------ DATA TO PROCESS ------
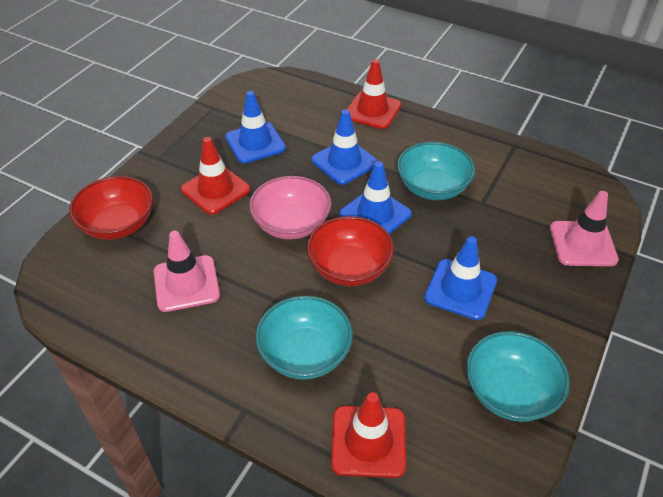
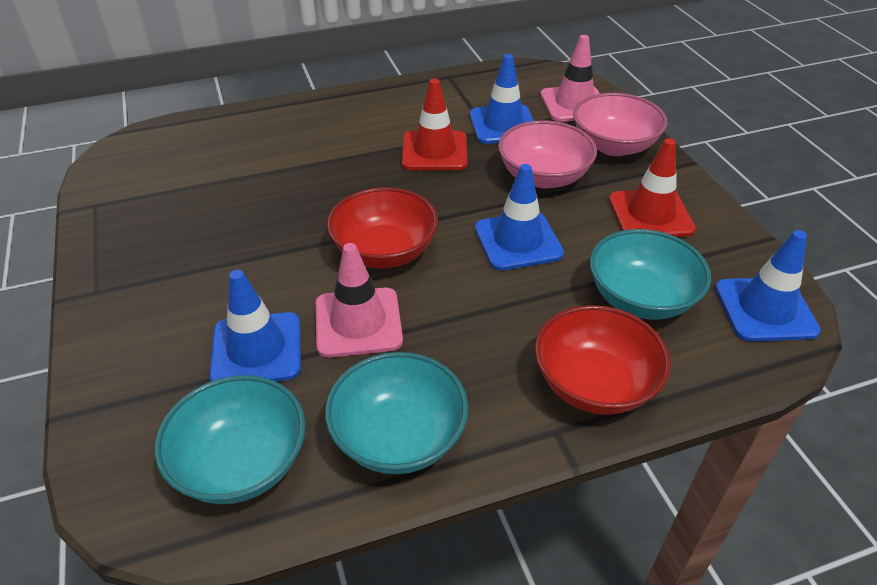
pink bowl: 1 -> 2
red traffic cone: 3 -> 2

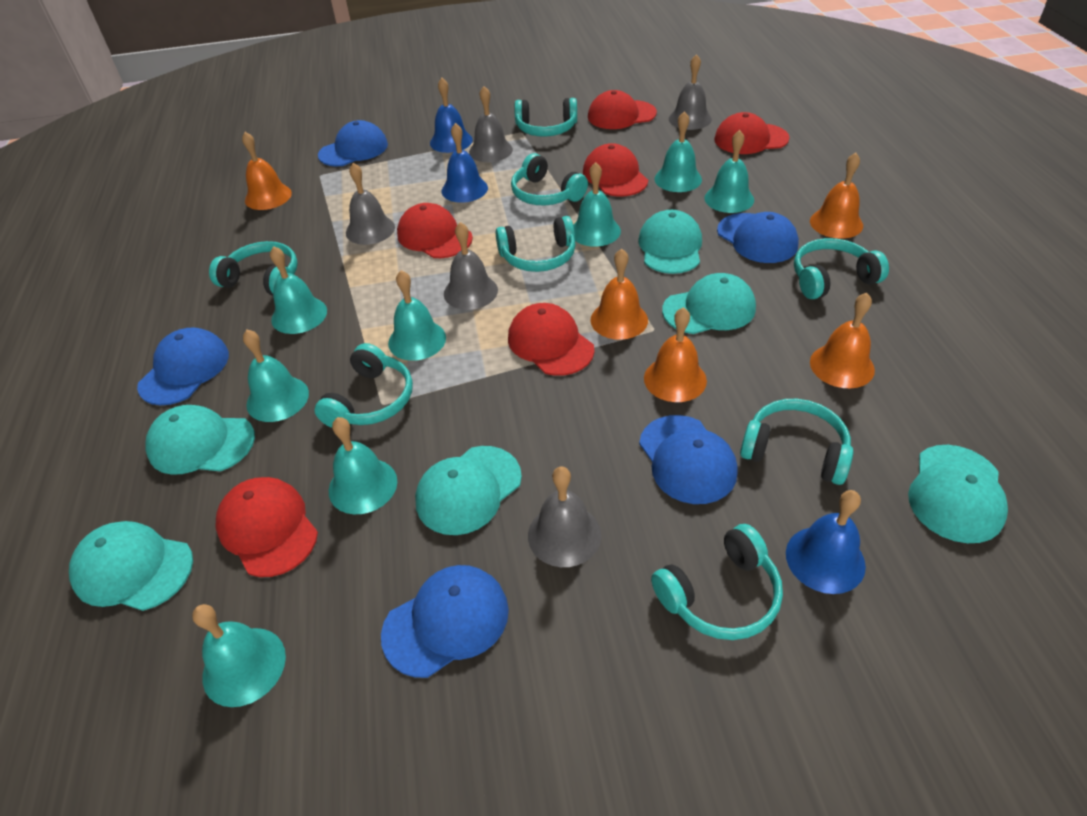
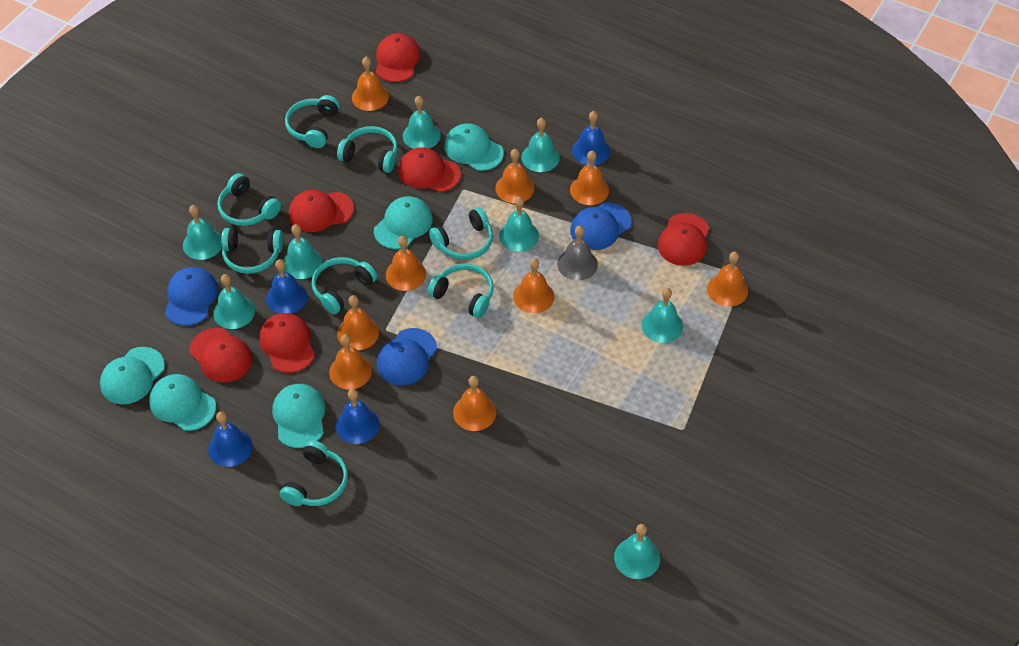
blue bell: 3 -> 4
blue cap: 5 -> 3
grey bell: 5 -> 1
orange bell: 5 -> 9
turquoise cap: 6 -> 5

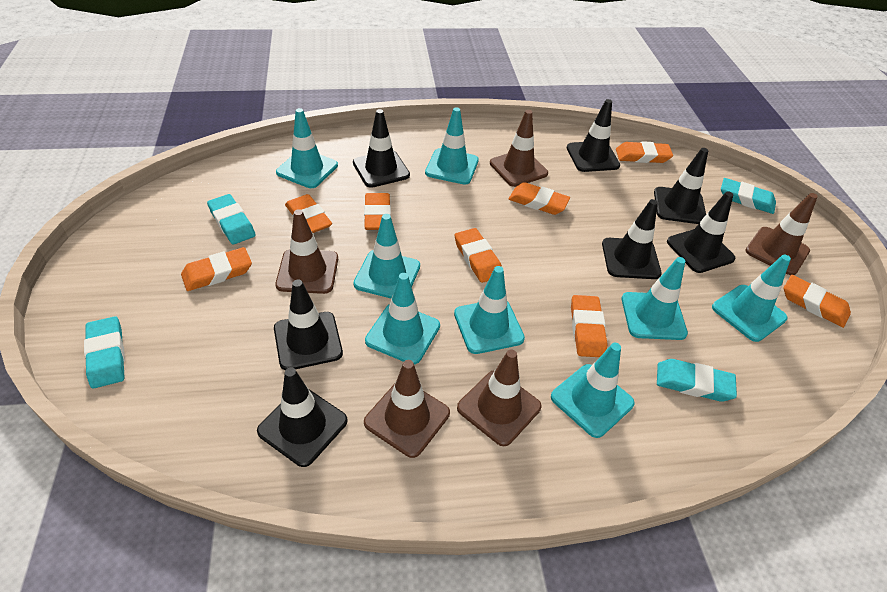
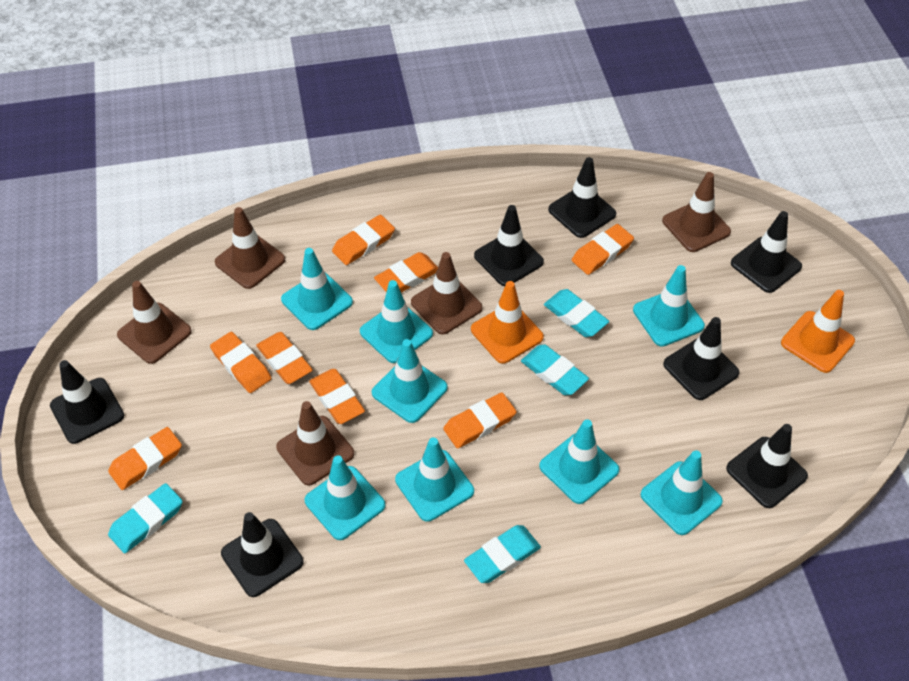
orange traffic cone: 0 -> 2

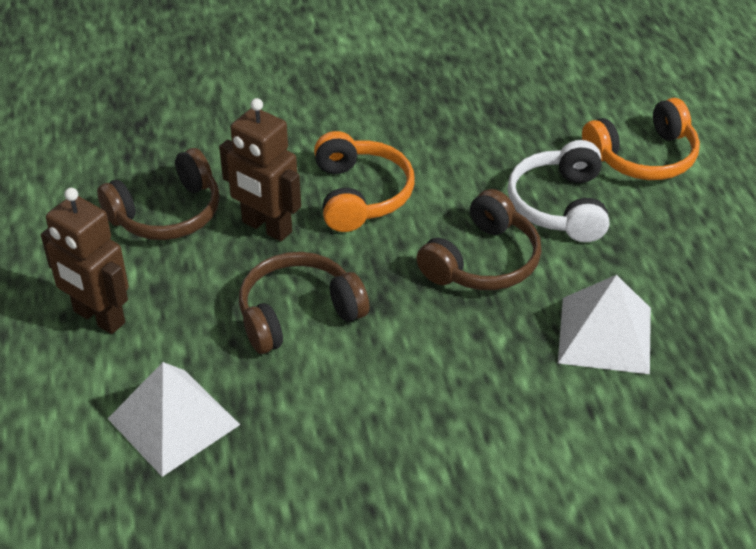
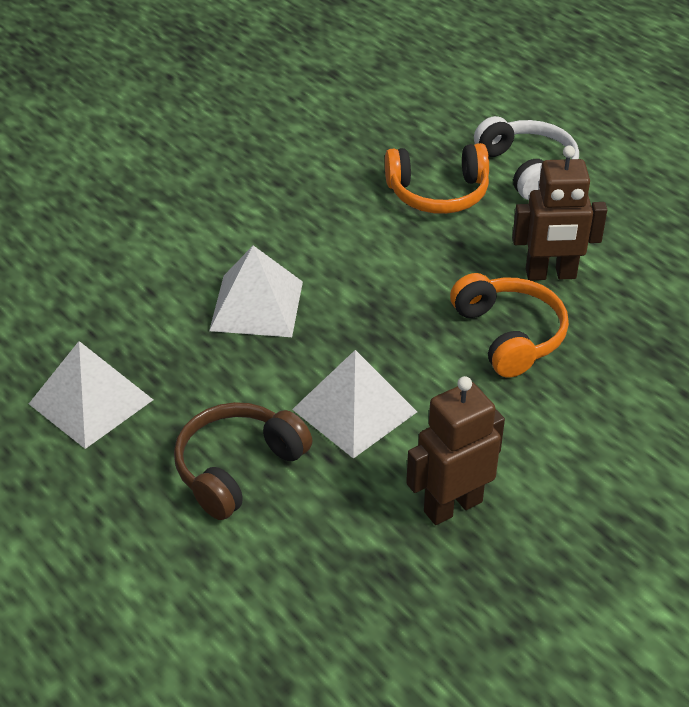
brown headphones: 3 -> 1
white pyramid: 2 -> 3

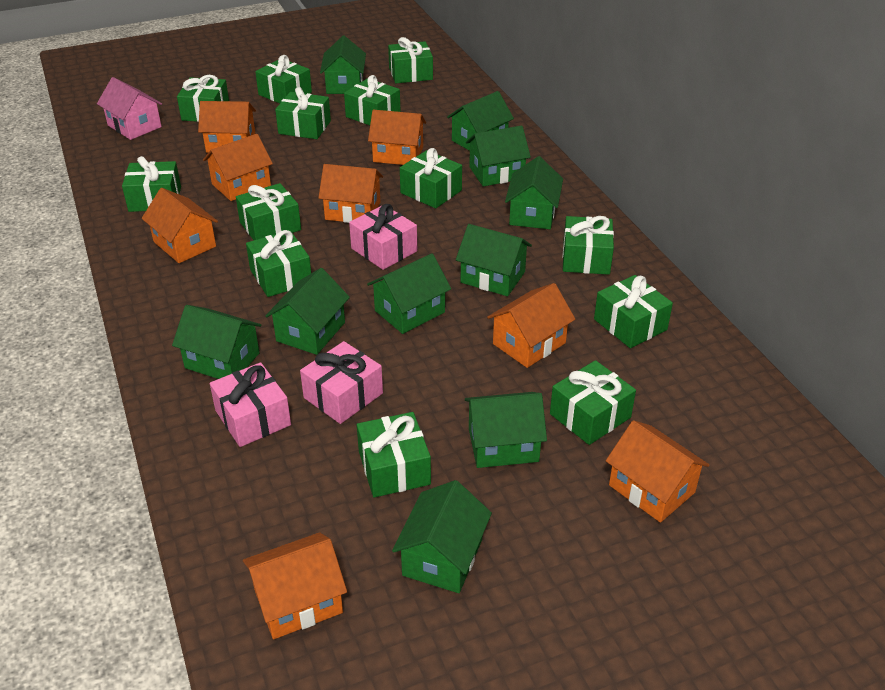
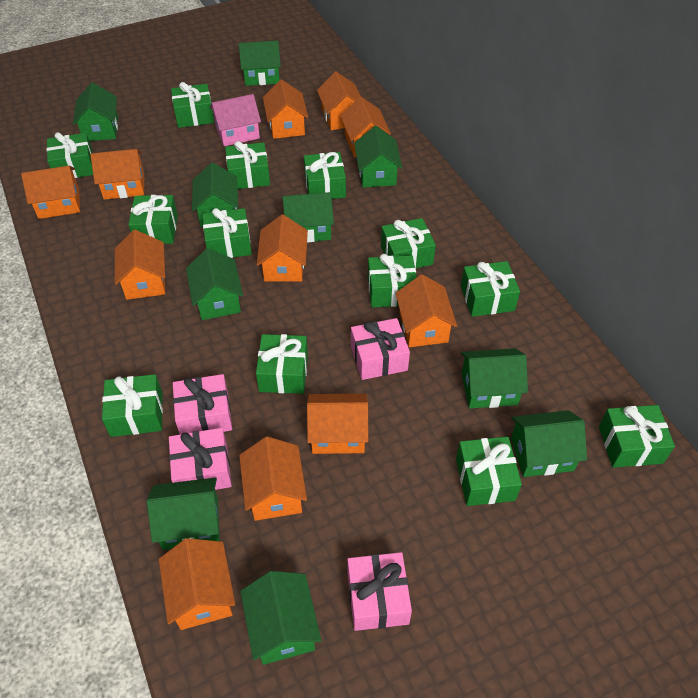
orange house: 8 -> 11
pink gift: 3 -> 4

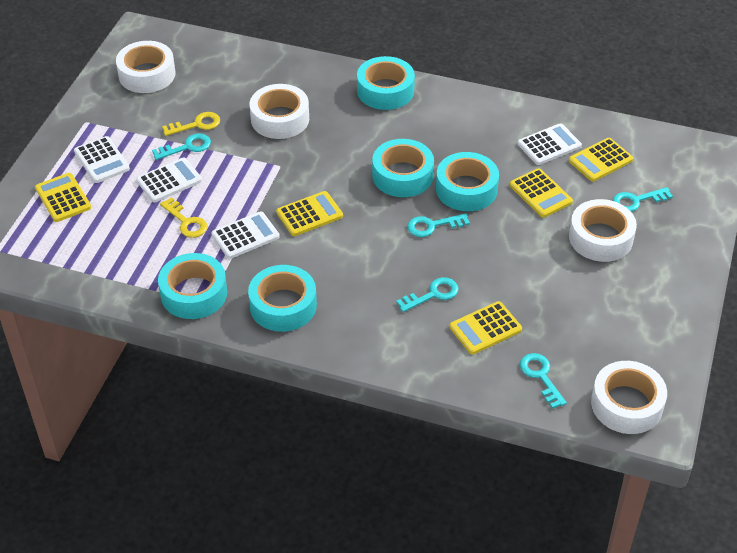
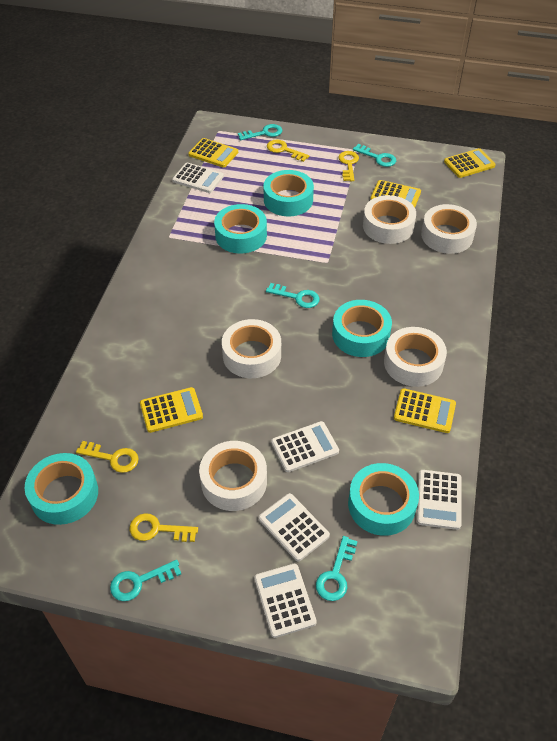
white calculator: 4 -> 5
white tape: 4 -> 5
yellow key: 2 -> 4

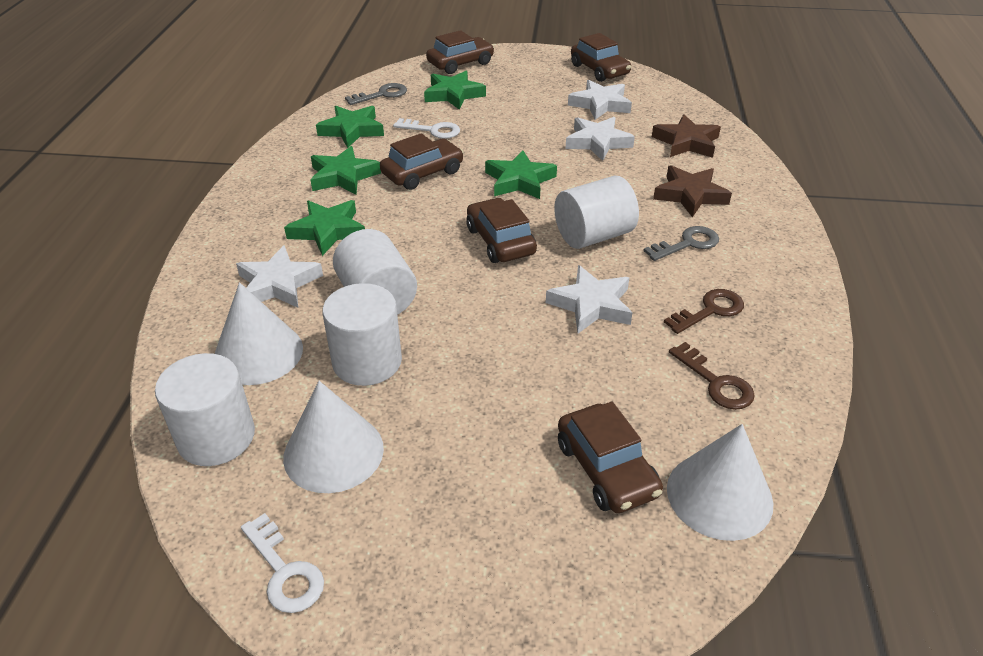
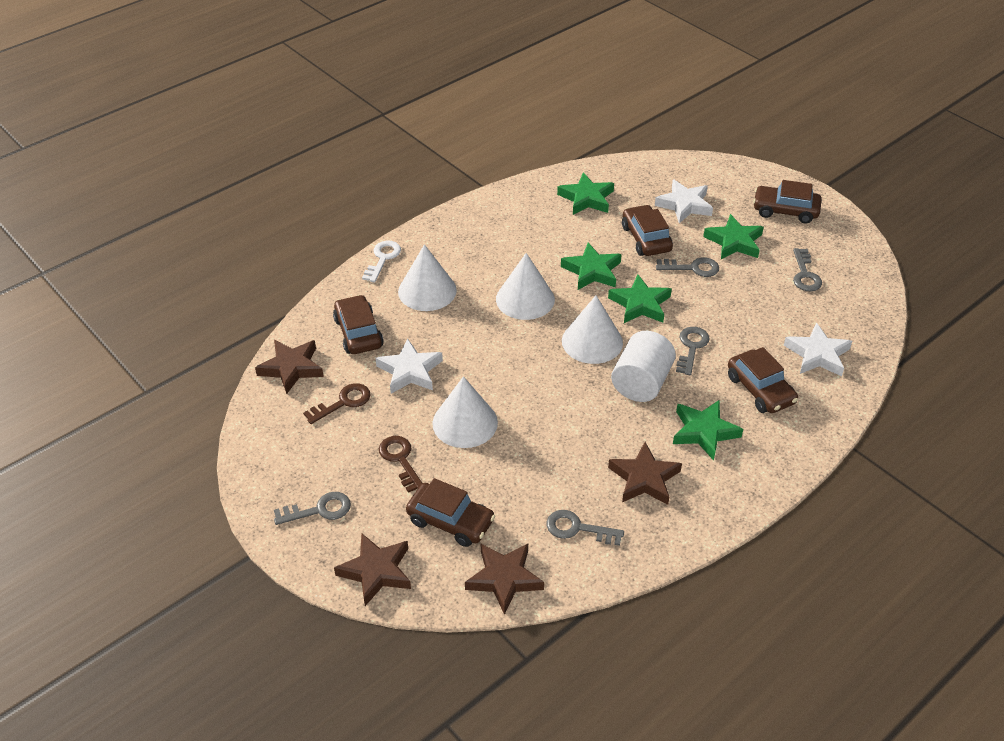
brown star: 2 -> 4
grey key: 2 -> 5
white cone: 3 -> 4
white cylinder: 4 -> 1
white key: 2 -> 1
white star: 4 -> 3

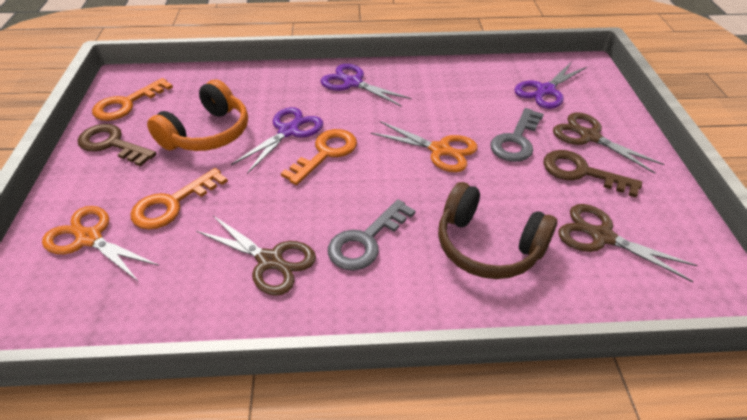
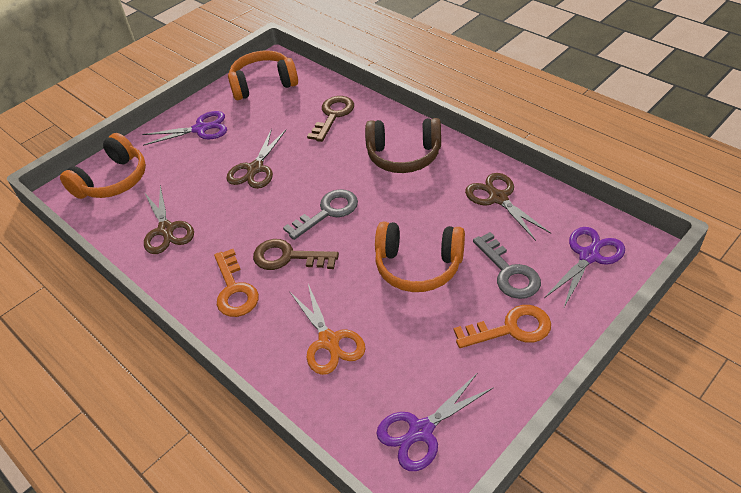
orange headphones: 1 -> 3
orange key: 3 -> 2
orange scissors: 2 -> 1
------
**WORK TO COMPLETE**
Show all lines from the data above in which the word "bell" appears.

**EXERCISE ANSWER**
blue bell: 3 -> 4
grey bell: 5 -> 1
orange bell: 5 -> 9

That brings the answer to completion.